Task data:
* * * * * * *

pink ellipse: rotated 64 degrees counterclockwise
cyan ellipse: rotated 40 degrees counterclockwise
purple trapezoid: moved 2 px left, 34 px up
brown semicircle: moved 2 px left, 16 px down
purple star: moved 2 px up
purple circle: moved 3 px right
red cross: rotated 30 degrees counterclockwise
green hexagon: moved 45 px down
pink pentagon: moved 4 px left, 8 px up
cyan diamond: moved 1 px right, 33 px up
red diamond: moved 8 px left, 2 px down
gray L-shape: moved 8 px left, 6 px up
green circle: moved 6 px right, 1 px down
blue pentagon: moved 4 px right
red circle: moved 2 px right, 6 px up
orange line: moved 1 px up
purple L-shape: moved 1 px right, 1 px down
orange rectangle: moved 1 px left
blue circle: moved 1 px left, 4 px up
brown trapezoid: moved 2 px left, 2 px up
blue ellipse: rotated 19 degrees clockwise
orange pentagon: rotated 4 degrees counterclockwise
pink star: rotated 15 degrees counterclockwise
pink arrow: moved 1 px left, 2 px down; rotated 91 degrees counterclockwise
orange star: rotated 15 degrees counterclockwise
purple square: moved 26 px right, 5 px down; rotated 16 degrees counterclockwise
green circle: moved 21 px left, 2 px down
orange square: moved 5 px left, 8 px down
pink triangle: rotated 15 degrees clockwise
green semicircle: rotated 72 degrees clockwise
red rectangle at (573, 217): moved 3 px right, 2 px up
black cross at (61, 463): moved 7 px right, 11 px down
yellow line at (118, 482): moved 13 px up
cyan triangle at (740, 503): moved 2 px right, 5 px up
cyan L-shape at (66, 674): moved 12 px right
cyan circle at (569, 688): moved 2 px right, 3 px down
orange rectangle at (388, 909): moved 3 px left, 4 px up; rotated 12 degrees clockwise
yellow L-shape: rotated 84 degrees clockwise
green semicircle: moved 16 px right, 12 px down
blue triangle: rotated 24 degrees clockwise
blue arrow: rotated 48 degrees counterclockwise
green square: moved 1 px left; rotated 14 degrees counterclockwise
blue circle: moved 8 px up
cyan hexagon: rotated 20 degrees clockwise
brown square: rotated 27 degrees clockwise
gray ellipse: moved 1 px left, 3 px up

* * * * * * *

Reproduce every entry above word for word, from the first to the last.

Complete output:
pink ellipse: rotated 64 degrees counterclockwise
cyan ellipse: rotated 40 degrees counterclockwise
purple trapezoid: moved 2 px left, 34 px up
brown semicircle: moved 2 px left, 16 px down
purple star: moved 2 px up
purple circle: moved 3 px right
red cross: rotated 30 degrees counterclockwise
green hexagon: moved 45 px down
pink pentagon: moved 4 px left, 8 px up
cyan diamond: moved 1 px right, 33 px up
red diamond: moved 8 px left, 2 px down
gray L-shape: moved 8 px left, 6 px up
green circle: moved 6 px right, 1 px down
blue pentagon: moved 4 px right
red circle: moved 2 px right, 6 px up
orange line: moved 1 px up
purple L-shape: moved 1 px right, 1 px down
orange rectangle: moved 1 px left
blue circle: moved 1 px left, 4 px up
brown trapezoid: moved 2 px left, 2 px up
blue ellipse: rotated 19 degrees clockwise
orange pentagon: rotated 4 degrees counterclockwise
pink star: rotated 15 degrees counterclockwise
pink arrow: moved 1 px left, 2 px down; rotated 91 degrees counterclockwise
orange star: rotated 15 degrees counterclockwise
purple square: moved 26 px right, 5 px down; rotated 16 degrees counterclockwise
green circle: moved 21 px left, 2 px down
orange square: moved 5 px left, 8 px down
pink triangle: rotated 15 degrees clockwise
green semicircle: rotated 72 degrees clockwise
red rectangle at (573, 217): moved 3 px right, 2 px up
black cross at (61, 463): moved 7 px right, 11 px down
yellow line at (118, 482): moved 13 px up
cyan triangle at (740, 503): moved 2 px right, 5 px up
cyan L-shape at (66, 674): moved 12 px right
cyan circle at (569, 688): moved 2 px right, 3 px down
orange rectangle at (388, 909): moved 3 px left, 4 px up; rotated 12 degrees clockwise
yellow L-shape: rotated 84 degrees clockwise
green semicircle: moved 16 px right, 12 px down
blue triangle: rotated 24 degrees clockwise
blue arrow: rotated 48 degrees counterclockwise
green square: moved 1 px left; rotated 14 degrees counterclockwise
blue circle: moved 8 px up
cyan hexagon: rotated 20 degrees clockwise
brown square: rotated 27 degrees clockwise
gray ellipse: moved 1 px left, 3 px up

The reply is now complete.